Exercise details -
Of all the lines in the records below, copy only those that contain the string "FILT".

Record extracts -

= Beginning of Section =

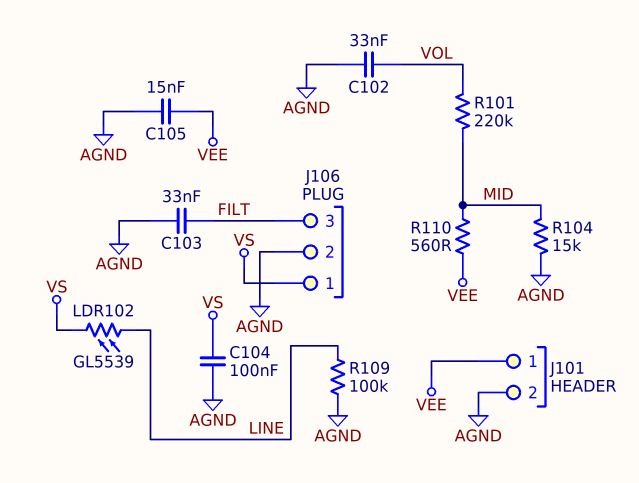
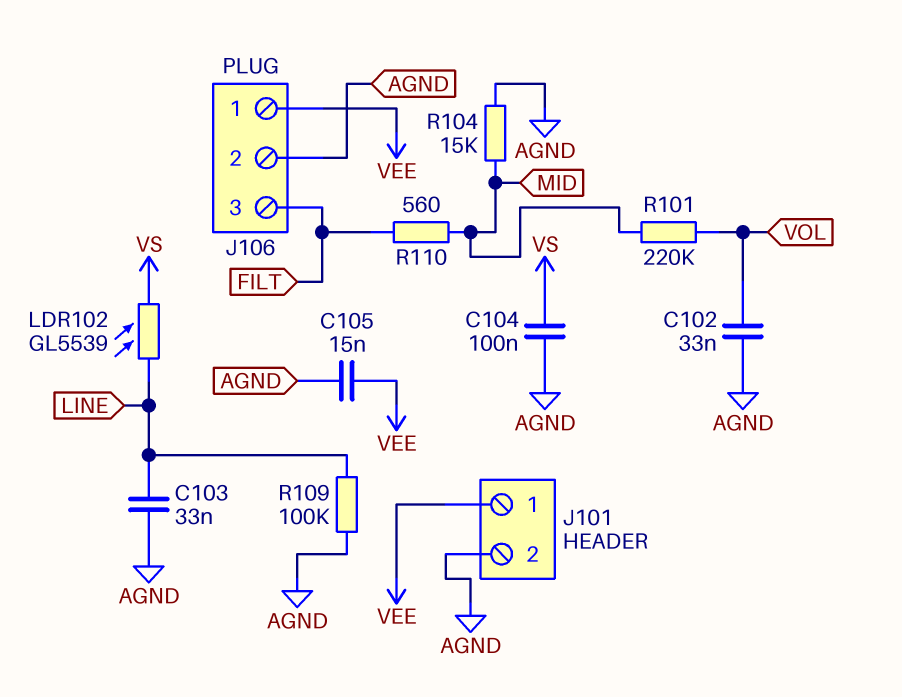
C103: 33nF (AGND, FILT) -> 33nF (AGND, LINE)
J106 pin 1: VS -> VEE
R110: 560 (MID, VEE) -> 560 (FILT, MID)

= End of Section =
= Beginning of Section =

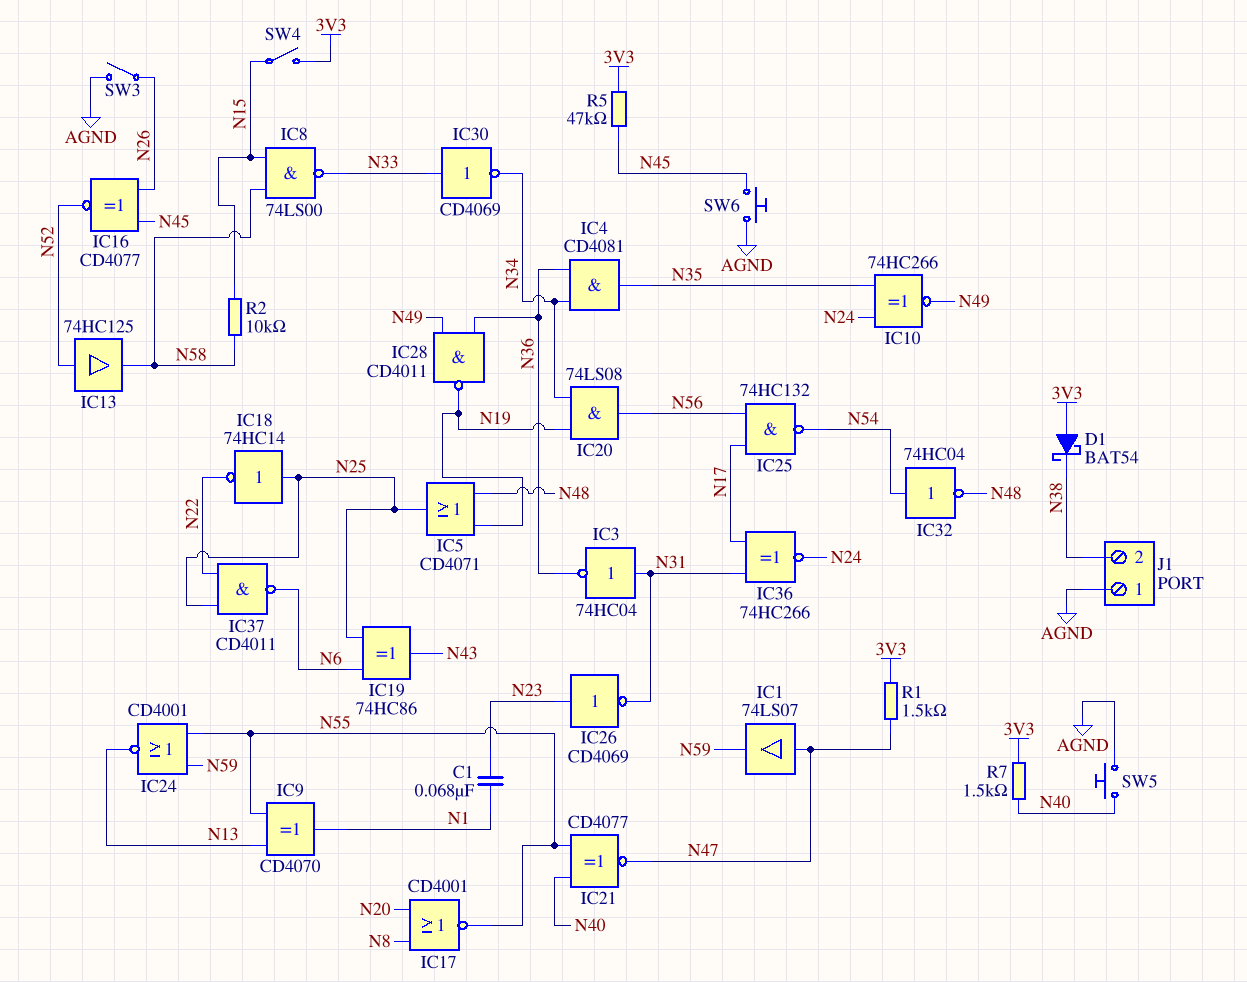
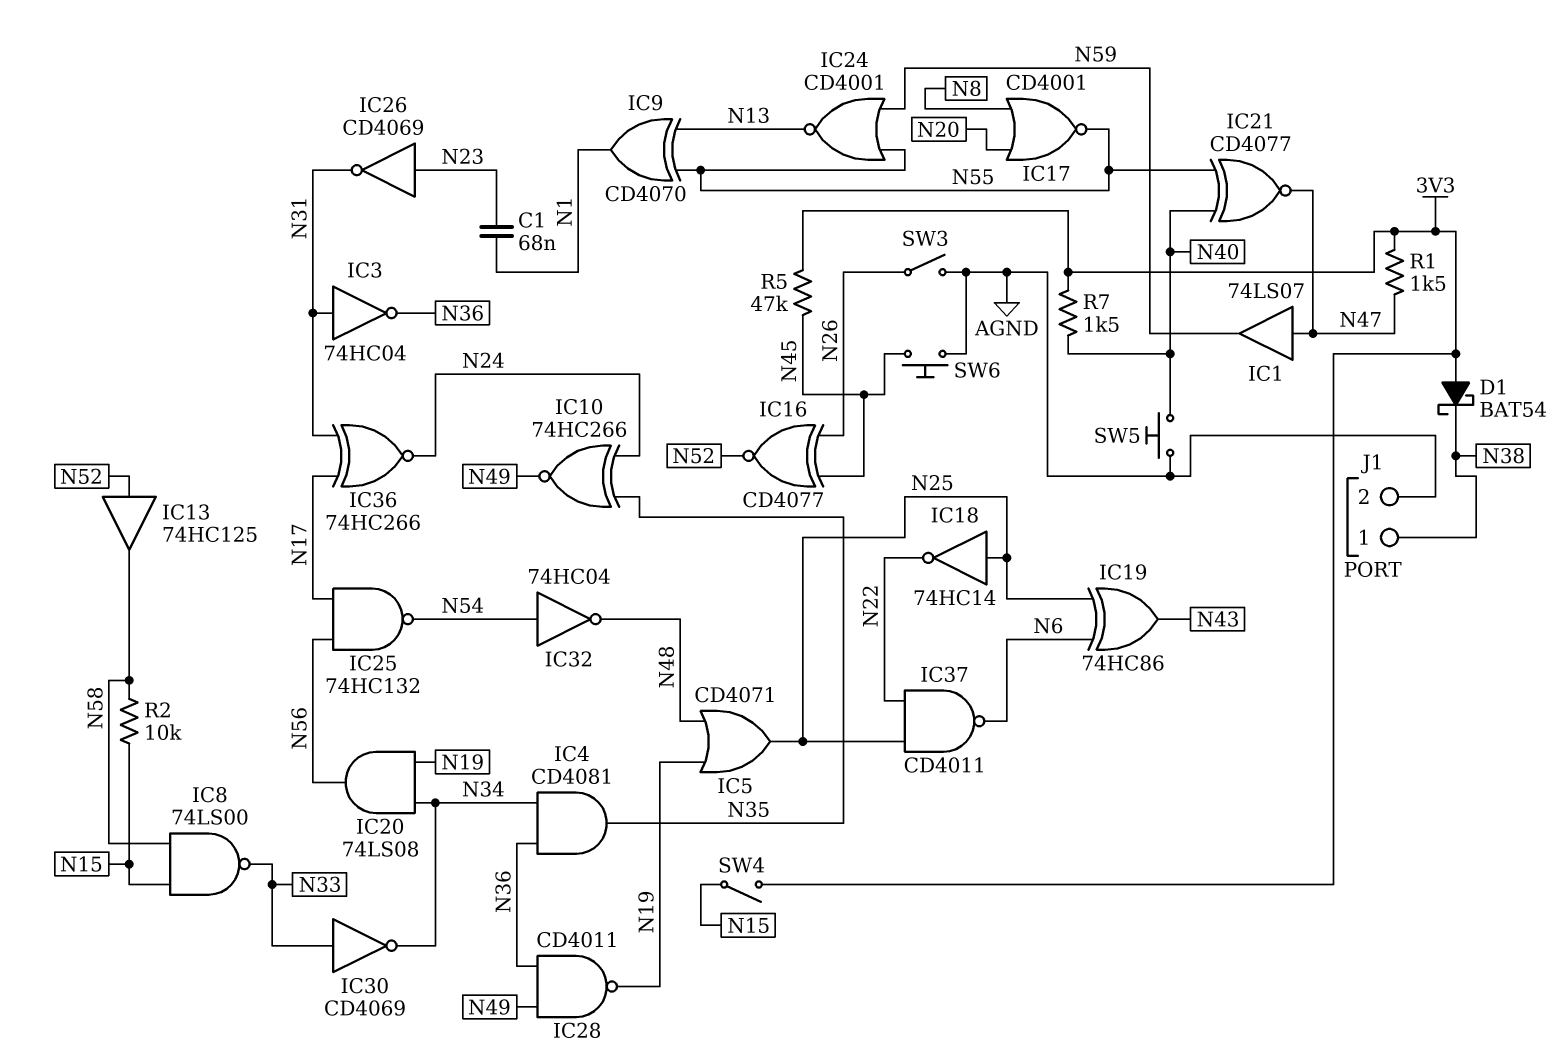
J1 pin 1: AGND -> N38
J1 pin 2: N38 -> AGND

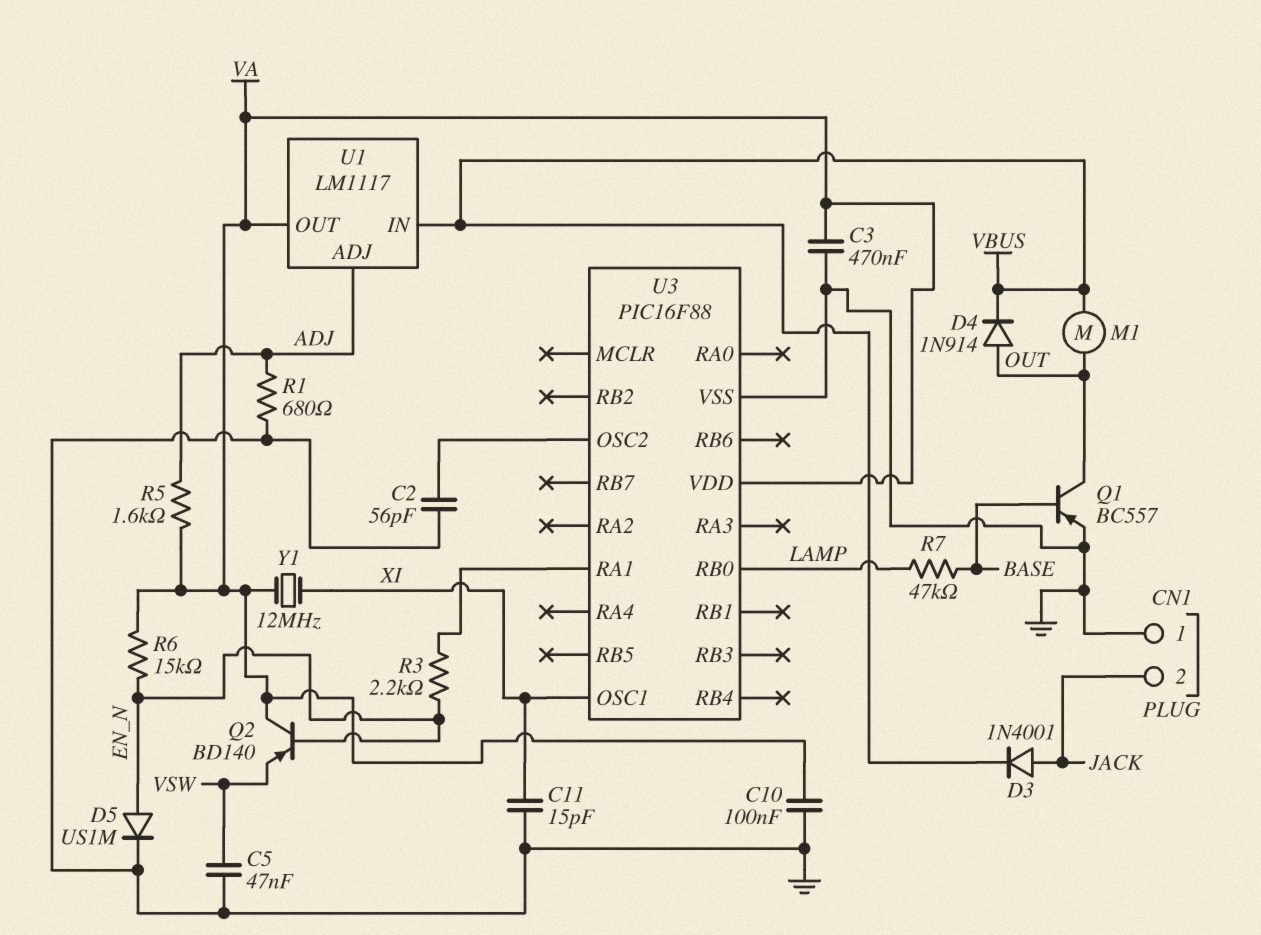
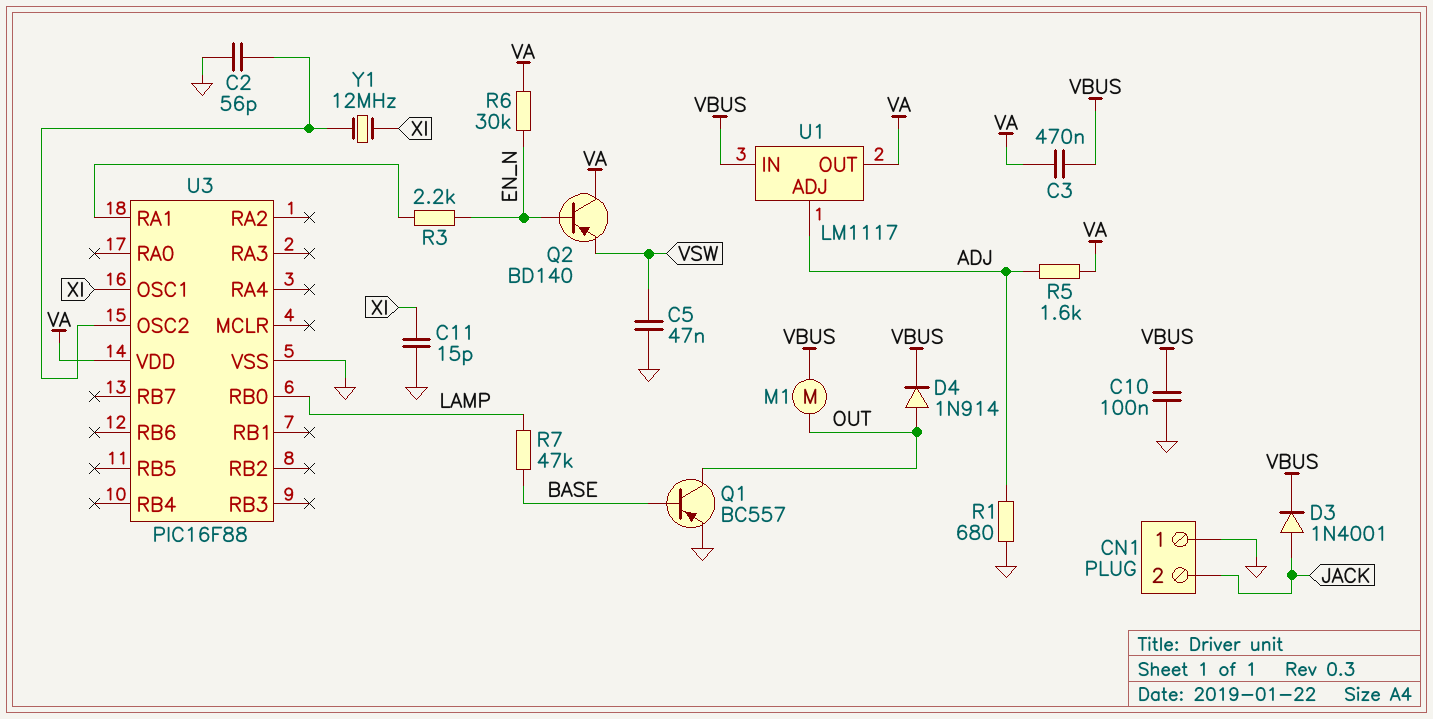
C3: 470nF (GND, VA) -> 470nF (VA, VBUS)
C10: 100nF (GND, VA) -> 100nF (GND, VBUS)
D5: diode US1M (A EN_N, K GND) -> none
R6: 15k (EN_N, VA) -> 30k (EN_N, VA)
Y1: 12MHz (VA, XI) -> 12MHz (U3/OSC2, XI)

= End of Section =
= Beginning of Section =

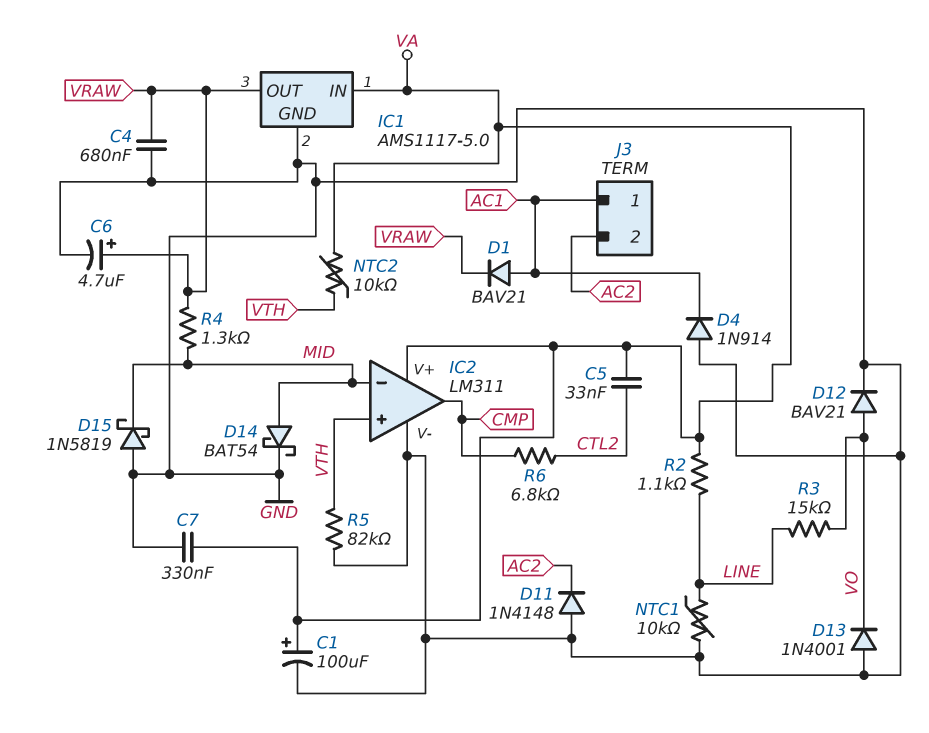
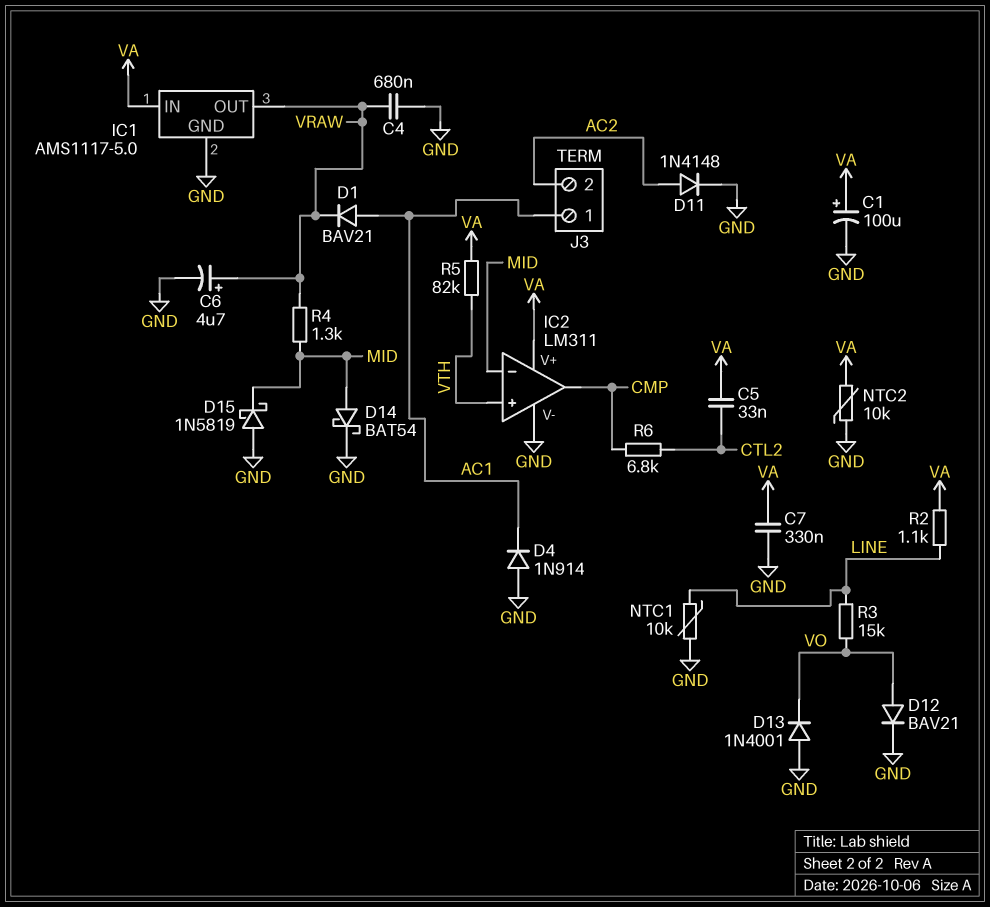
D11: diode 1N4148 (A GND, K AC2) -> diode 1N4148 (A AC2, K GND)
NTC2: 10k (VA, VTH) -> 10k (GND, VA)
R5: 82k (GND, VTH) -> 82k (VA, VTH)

= End of Section =

Answer for the task -
C103: 33nF (AGND, FILT) -> 33nF (AGND, LINE)
R110: 560 (MID, VEE) -> 560 (FILT, MID)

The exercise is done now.